[Records contained in a dataset]

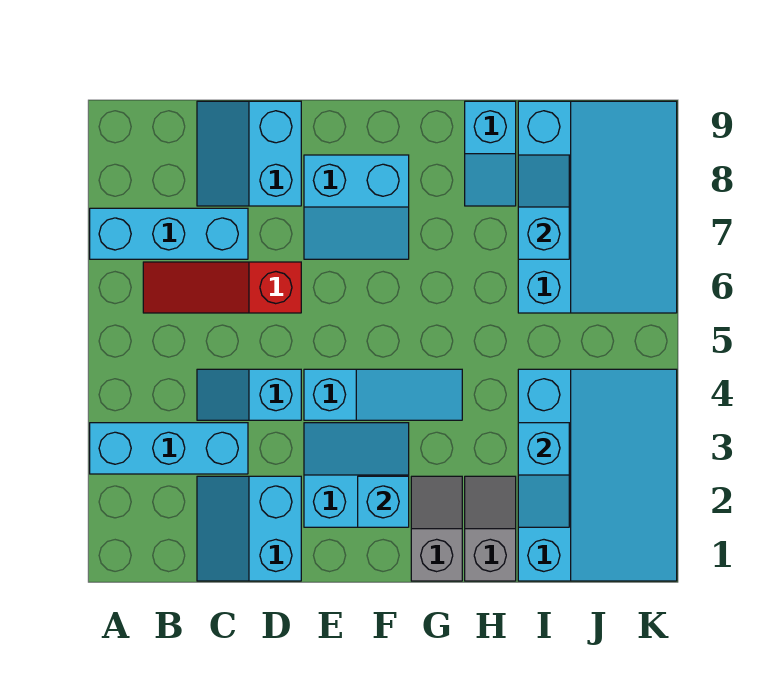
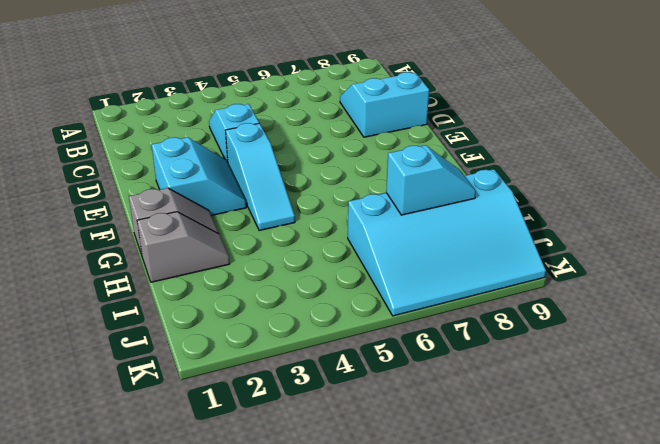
none -> cyan brick A3:C3 level 1
none -> cyan brick A7:C7 level 1
none -> red slope B6:D6 level 1 top D

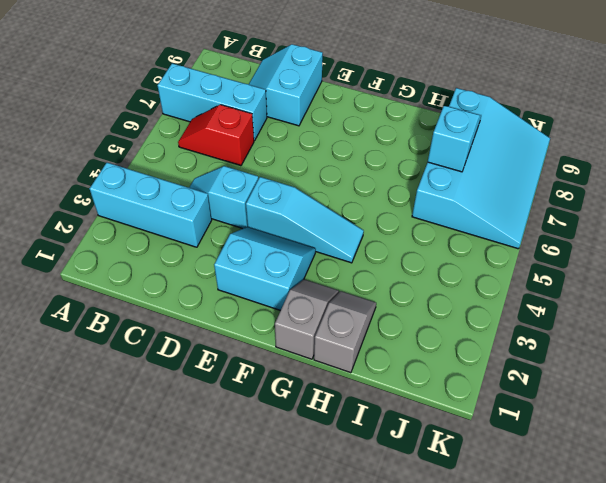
red slope B6:C6 level 1 top C -> red slope B6:D6 level 1 top D
none -> cyan slope C1:D2 level 1 top D
none -> cyan slope E7:F8 level 1 top 8
none -> cyan slope H8:H9 level 1 top 9

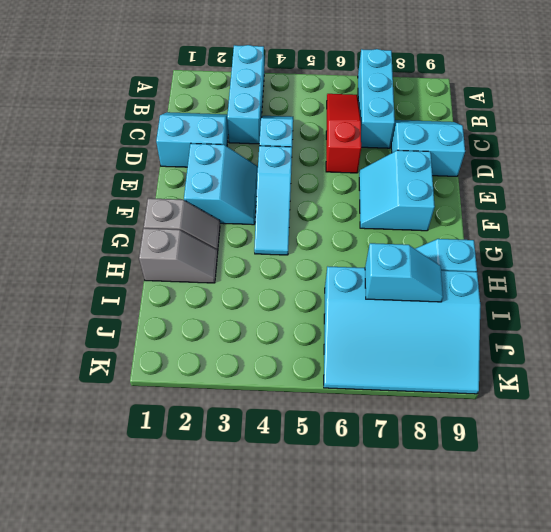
none -> cyan slope I1:K4 level 1 top I
none -> cyan brick F2 level 2
none -> cyan slope I2:I3 level 2 top 3

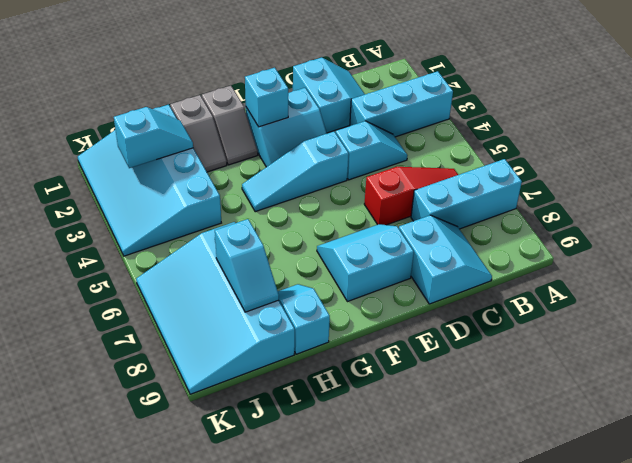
cyan slope I2:J2 level 2 top J -> cyan slope I2:I3 level 2 top 3

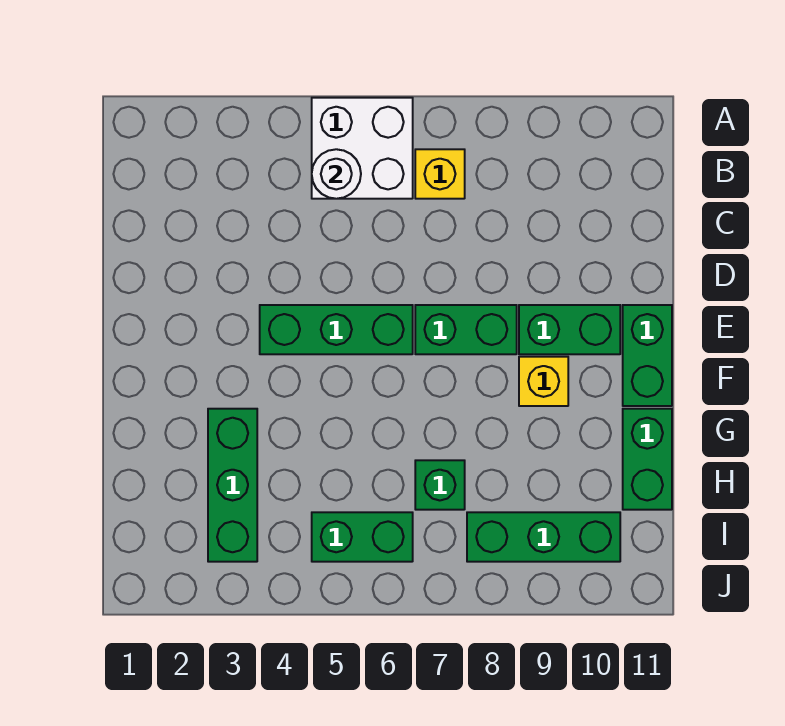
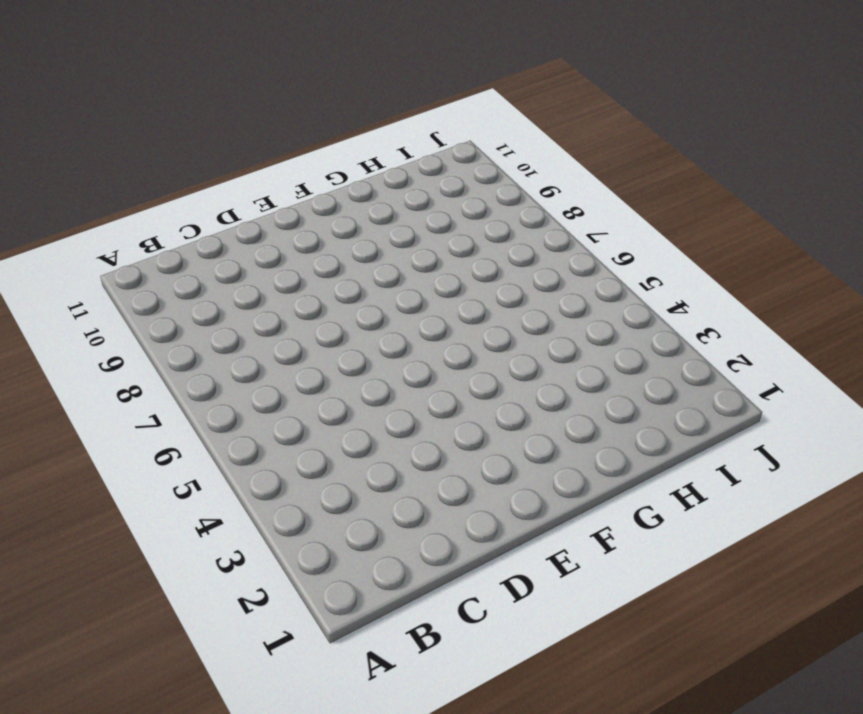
none -> white brick A5:B6 level 1
none -> yellow brick B7 level 1
none -> green brick E4:E6 level 1

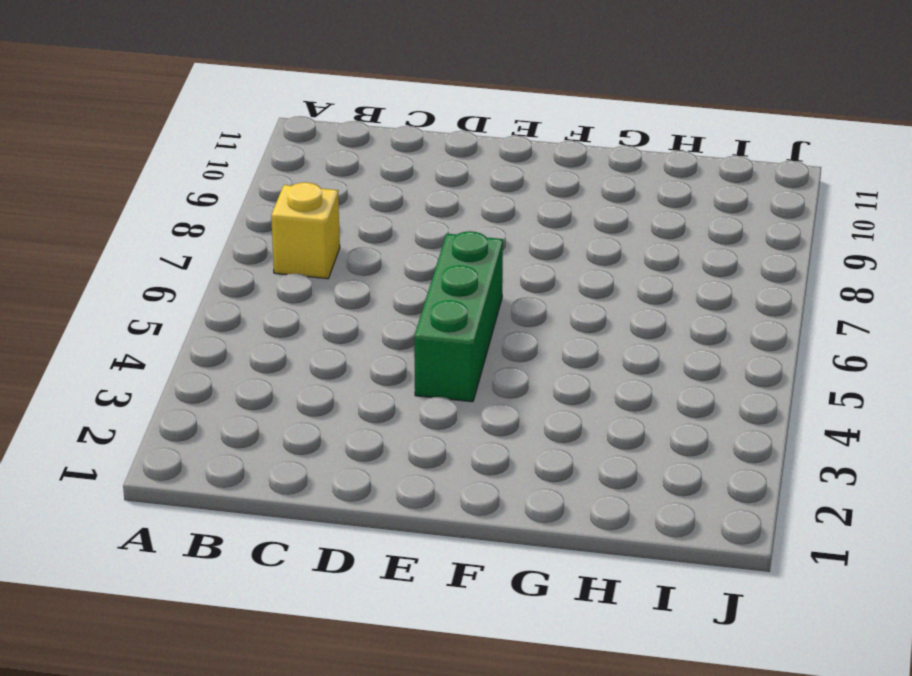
none -> white brick A5:B6 level 1
none -> green brick E7:E8 level 1
none -> green brick E9:E10 level 1

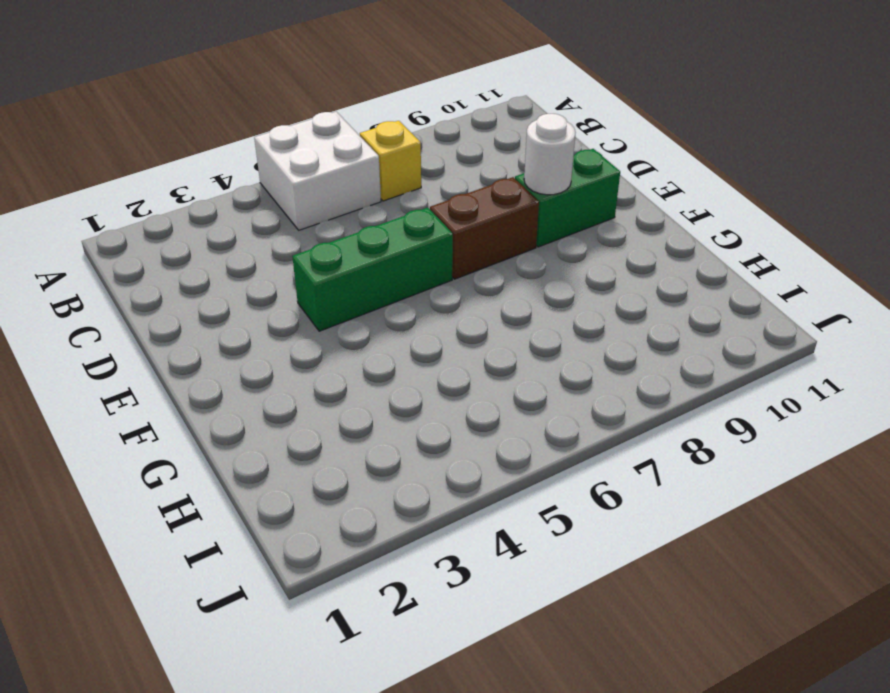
brown brick E7:E8 level 1 -> green brick E7:E8 level 1
white round brick E9 level 2 -> white round brick B5 level 2
none -> green brick E11:F11 level 1
none -> yellow brick F9 level 1
none -> green brick G3:I3 level 1

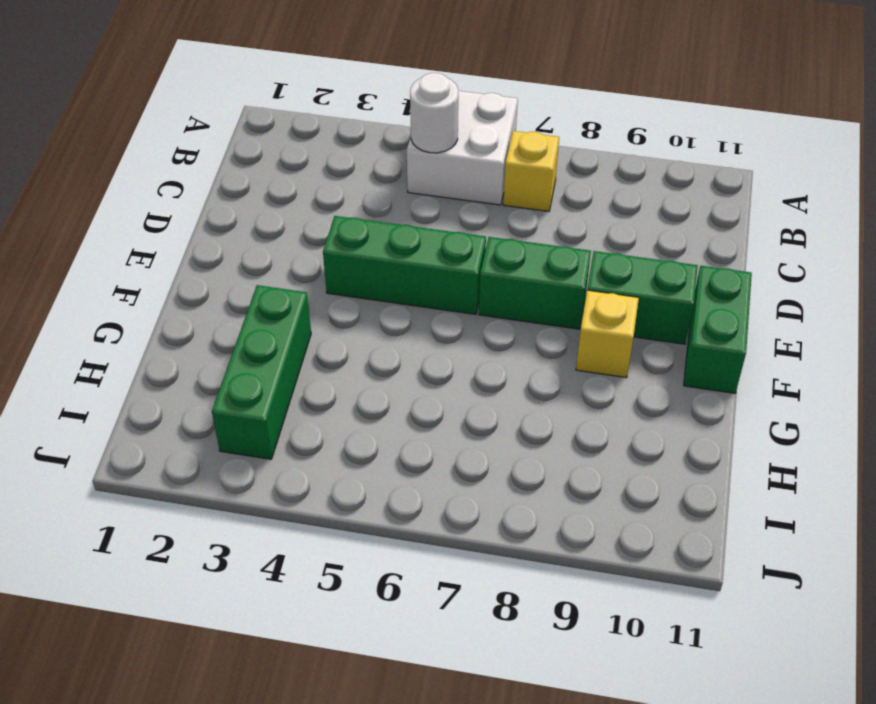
none -> green brick G11:H11 level 1
none -> green brick H7 level 1
none -> green brick I5:I6 level 1

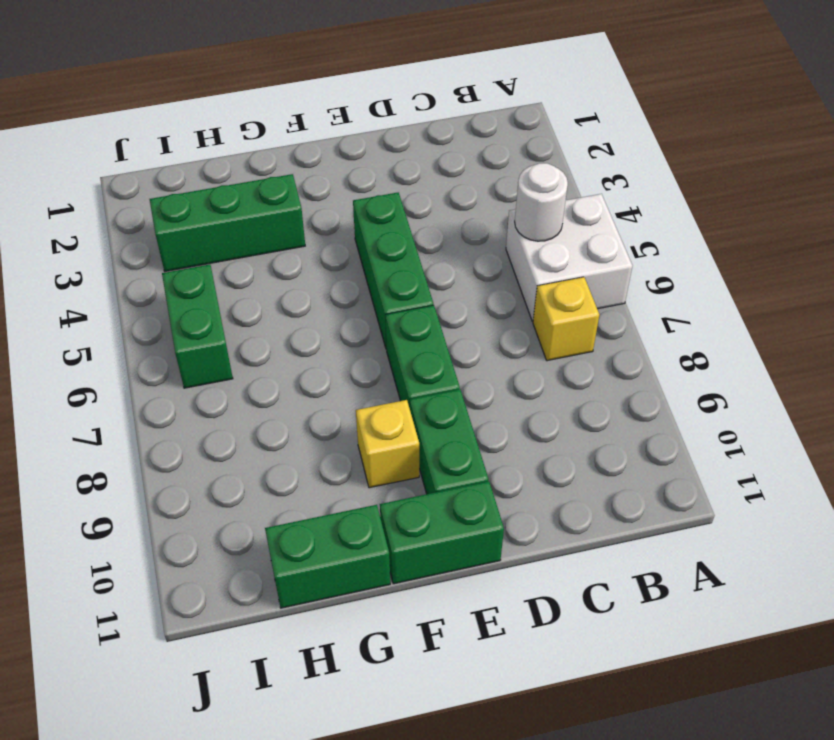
none -> green brick H7 level 1
none -> green brick I8:I10 level 1

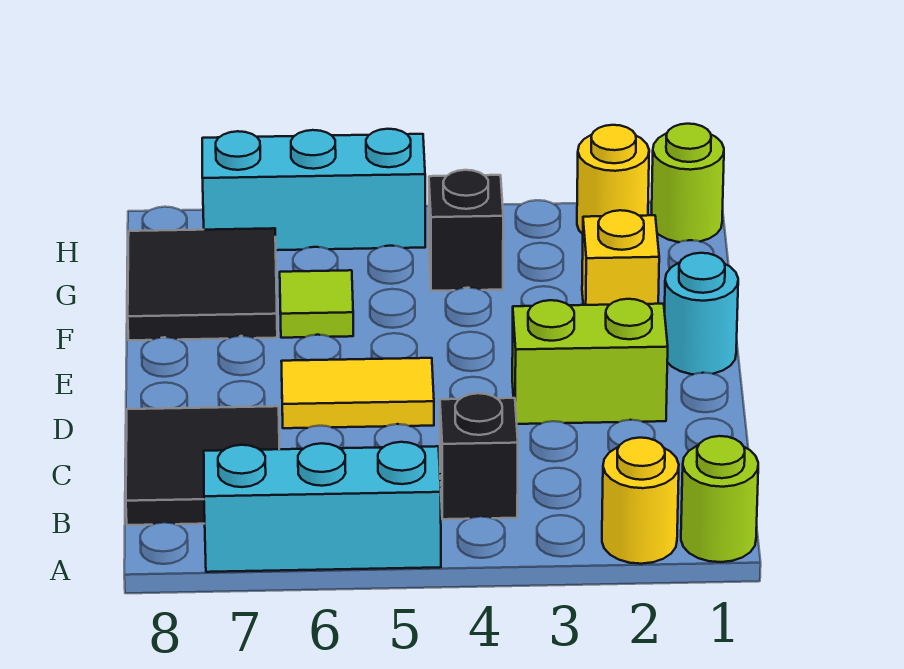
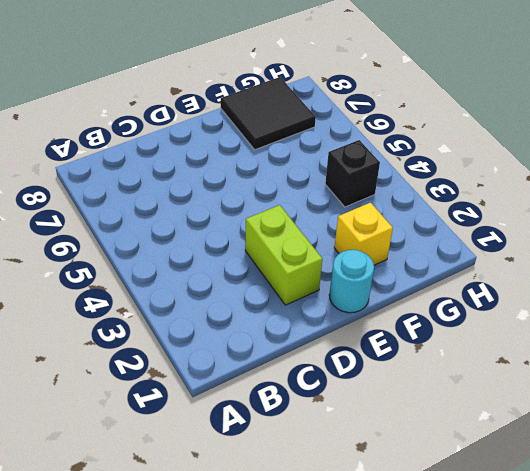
none -> lime round brick A1 level 1
none -> yellow round brick A2 level 1
none -> cyan brick A5:A7 level 1

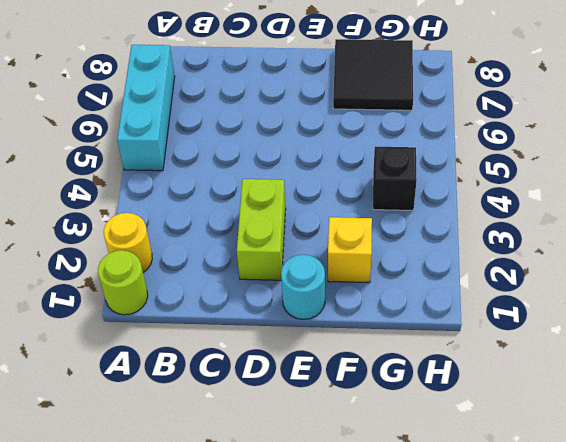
none -> black brick B4 level 1
none -> black tile B7:C8 level 1
none -> yellow tile D5:D6 level 1

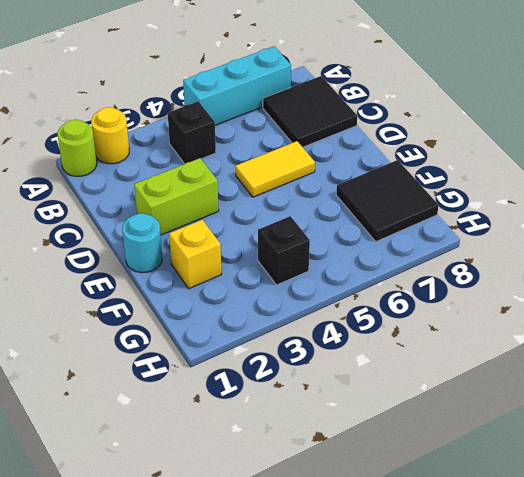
none -> lime tile F6 level 1
none -> lime round brick H1 level 1
none -> yellow round brick H2 level 1

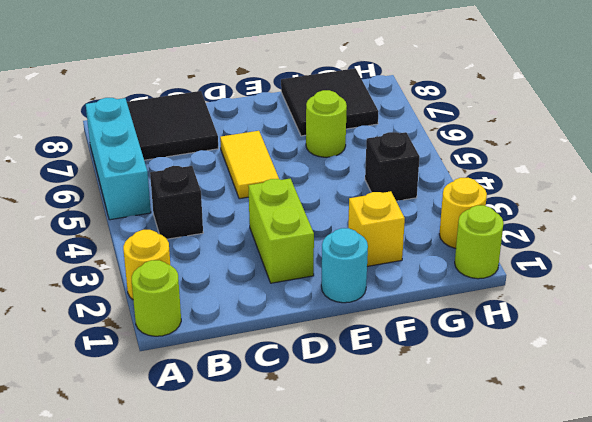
lime round brick F6 level 1 -> lime tile F6 level 1
none -> cyan brick H5:H7 level 1

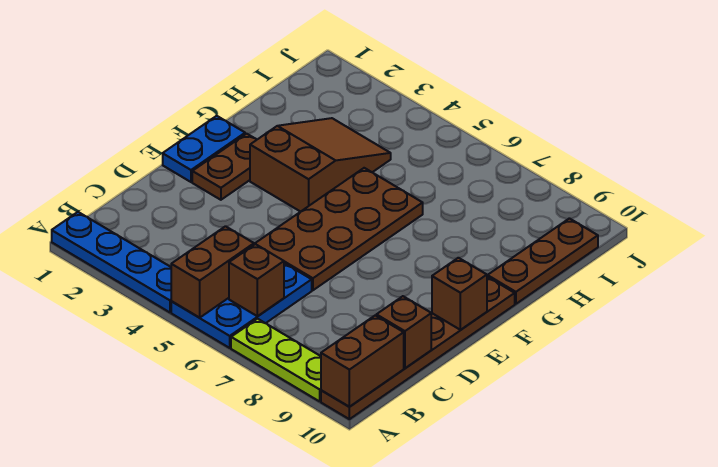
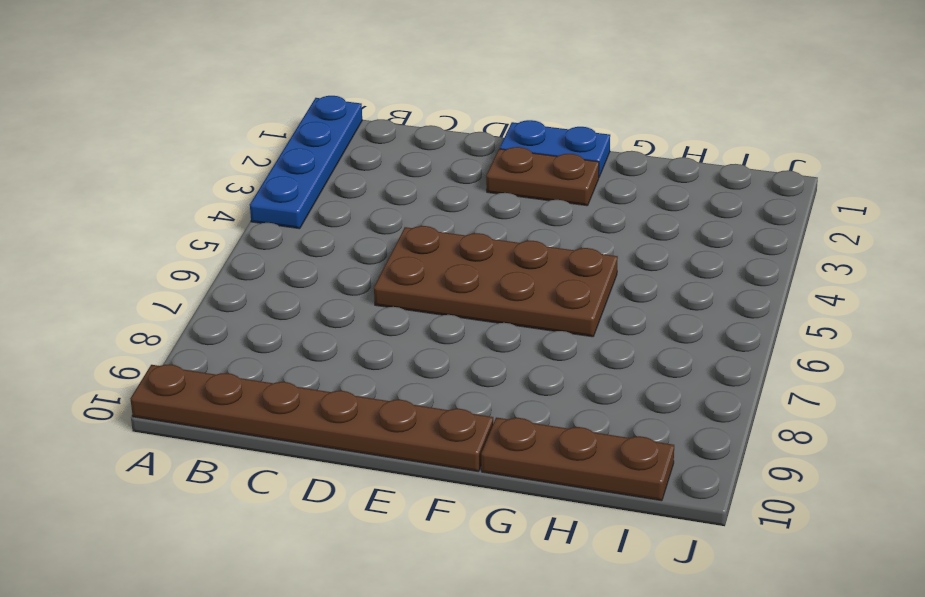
none -> blue plate A5:C6 level 1
none -> lime plate A7:A9 level 1
none -> brown slope F3:H4 level 1 top F

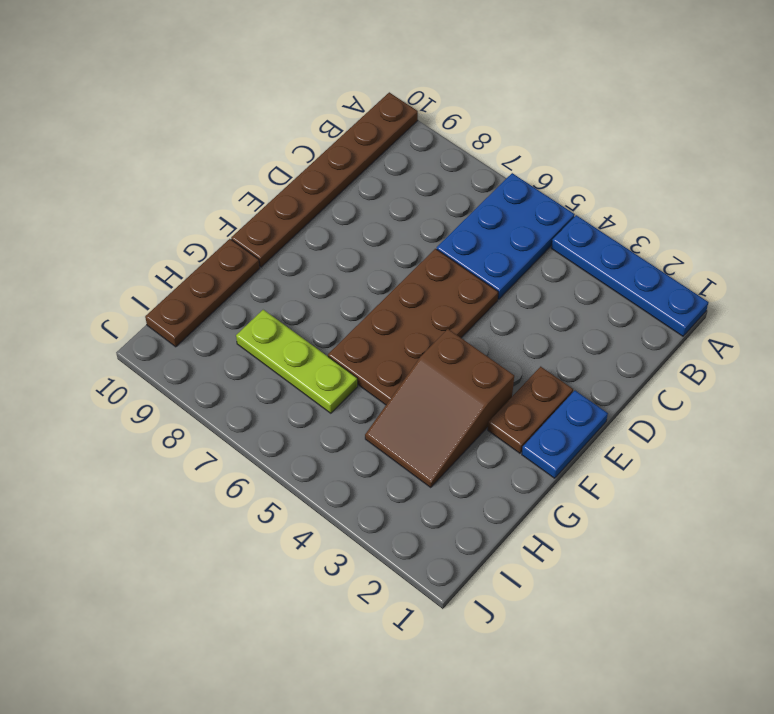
lime plate H6:H8 level 1 -> lime plate A7:A9 level 1
none -> brown brick A5:B5 level 2
none -> brown brick A10:B10 level 2
none -> brown brick B6 level 2

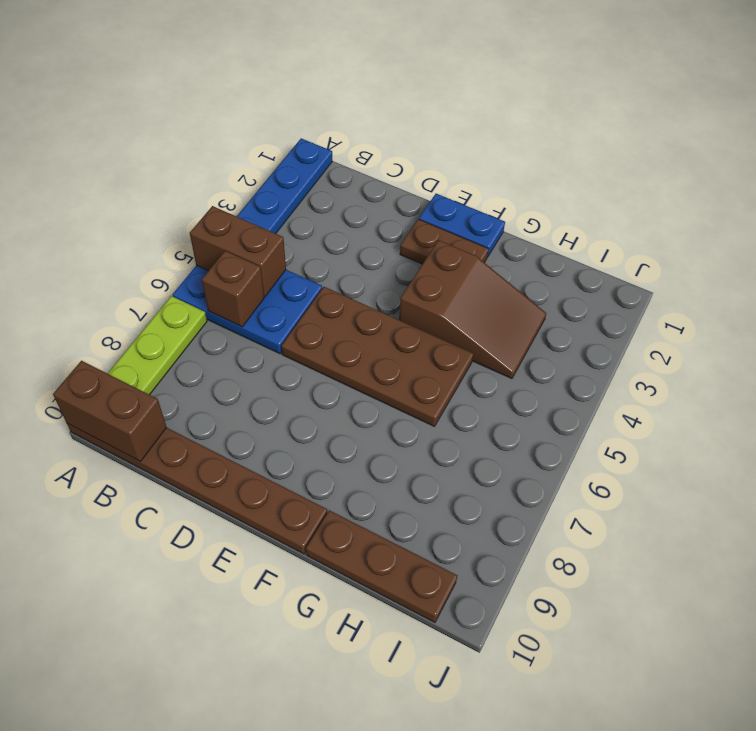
none -> brown brick C10 level 2
none -> brown brick E10 level 2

Exercise details: Provide only the count of lines in the records above that hold the word "yellow".

Exercise result: 5